| What the task requires |
Give the listing again word for word. Leave every image out.

| Given material |
• • • • •

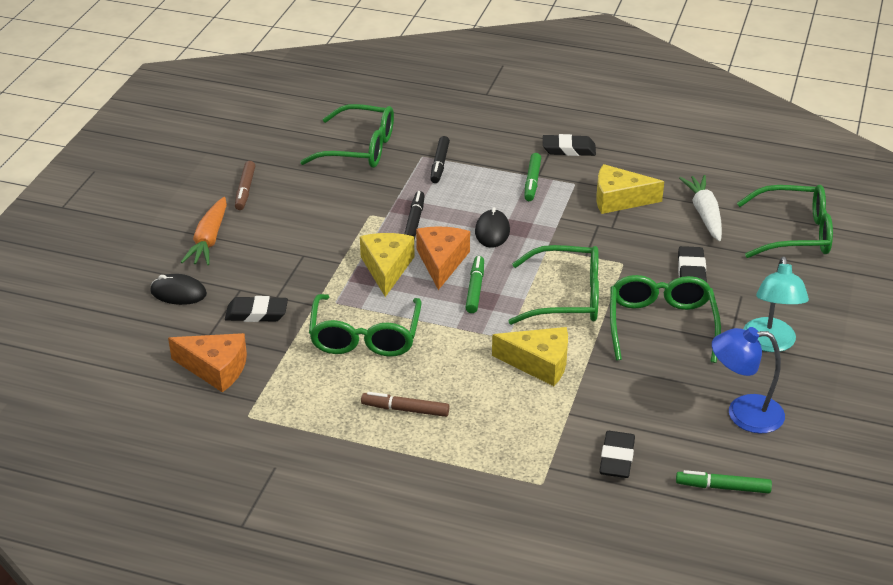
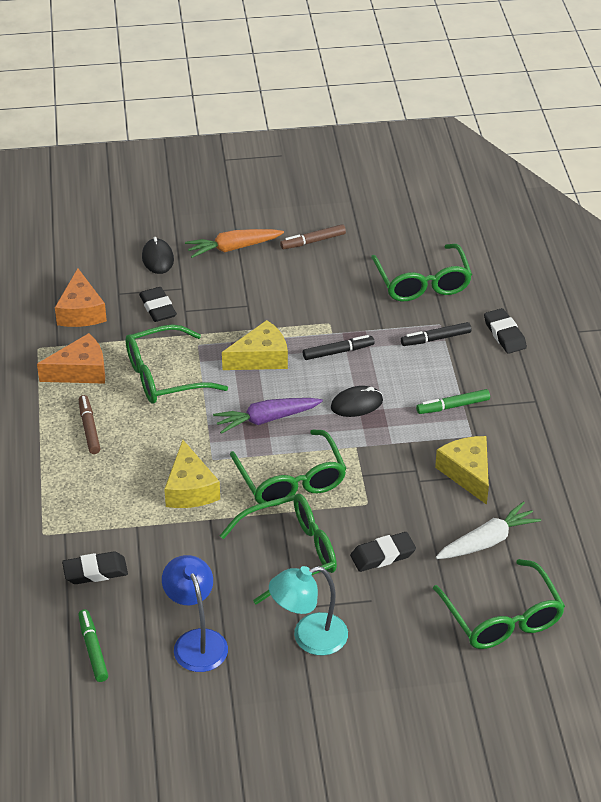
camera: 65 degrees right, 5 degrees up
(441, 262) = (291, 387): orange cheese -> orange cheese (80, 371)
(475, 289) = (266, 419): green marker -> purple carrot
(569, 149) = (526, 415): black eraser -> black eraser (504, 334)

• • • • •

| Result of this exercise |
camera: 65 degrees right, 5 degrees up
(441, 262) = (291, 387): orange cheese -> orange cheese (80, 371)
(475, 289) = (266, 419): green marker -> purple carrot
(569, 149) = (526, 415): black eraser -> black eraser (504, 334)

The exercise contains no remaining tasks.